Everything from the line containing "(145, 475) = (381, 687): purple" through the last line of the data below must be copied exactly, with no other lines included.

Source material START

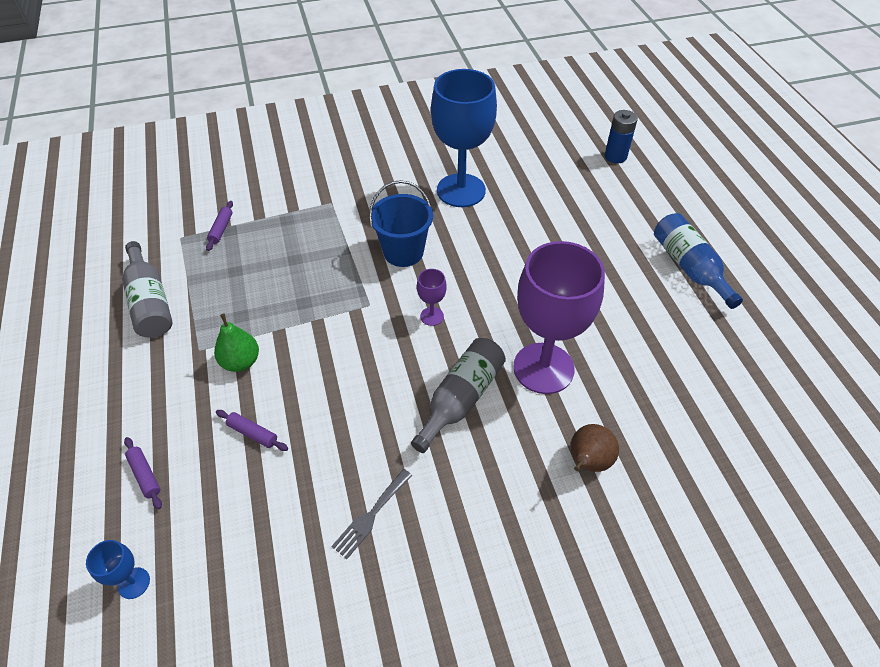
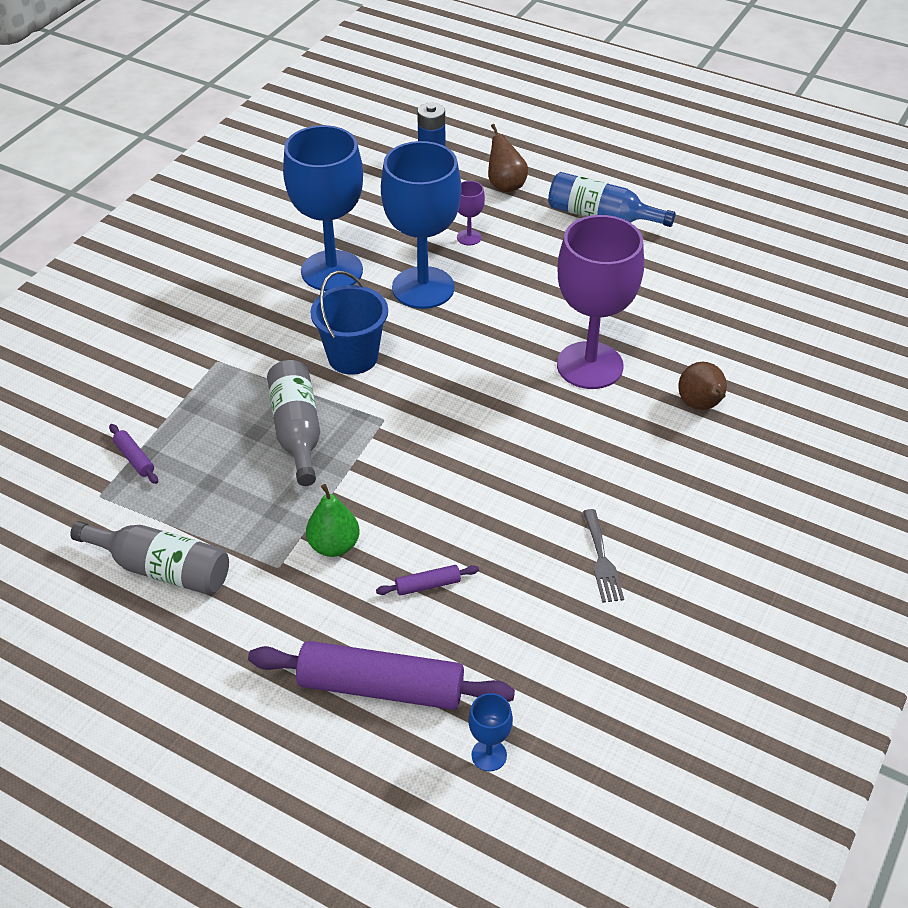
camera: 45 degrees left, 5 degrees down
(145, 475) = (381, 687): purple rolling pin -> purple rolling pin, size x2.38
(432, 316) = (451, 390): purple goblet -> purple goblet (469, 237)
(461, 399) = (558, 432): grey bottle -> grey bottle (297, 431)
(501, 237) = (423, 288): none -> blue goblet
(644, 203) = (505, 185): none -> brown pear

Source material END

§ **The completed task**
(145, 475) = (381, 687): purple rolling pin -> purple rolling pin, size x2.38
(432, 316) = (451, 390): purple goblet -> purple goblet (469, 237)
(461, 399) = (558, 432): grey bottle -> grey bottle (297, 431)
(501, 237) = (423, 288): none -> blue goblet
(644, 203) = (505, 185): none -> brown pear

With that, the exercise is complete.